Data shown:
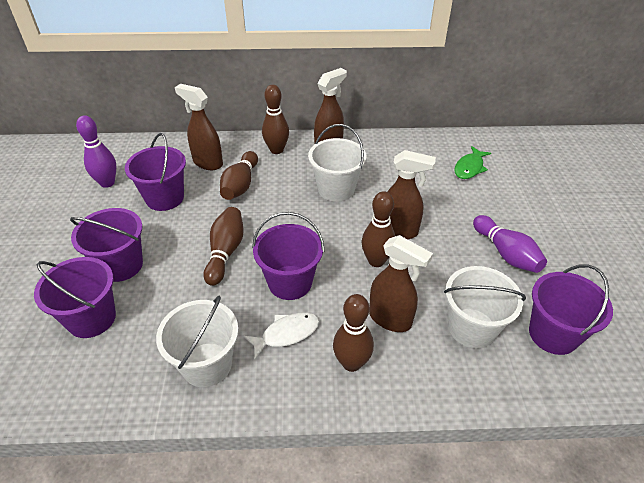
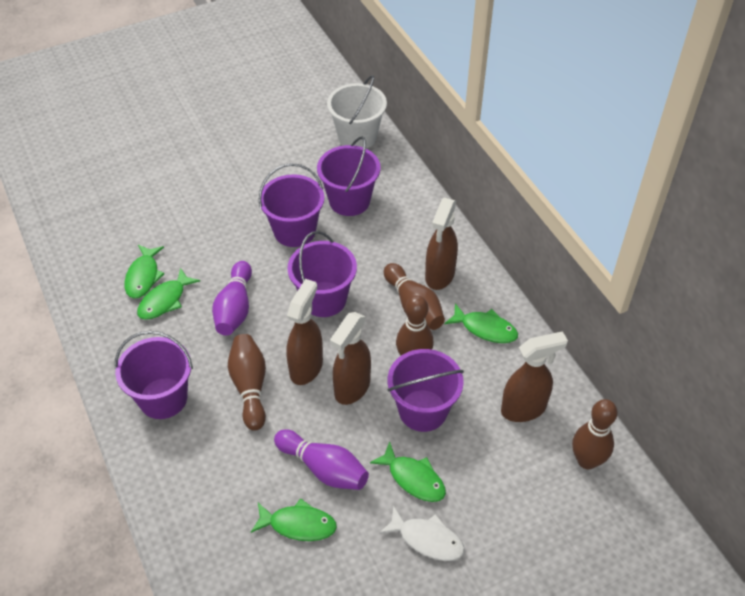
brown bowling pin: 5 -> 4
green fish: 1 -> 5
white bucket: 3 -> 1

Exercise requirements: Copy out each line of the data exactly as it reads; skip the pictures.

Reply to the exercise:
brown bowling pin: 5 -> 4
green fish: 1 -> 5
white bucket: 3 -> 1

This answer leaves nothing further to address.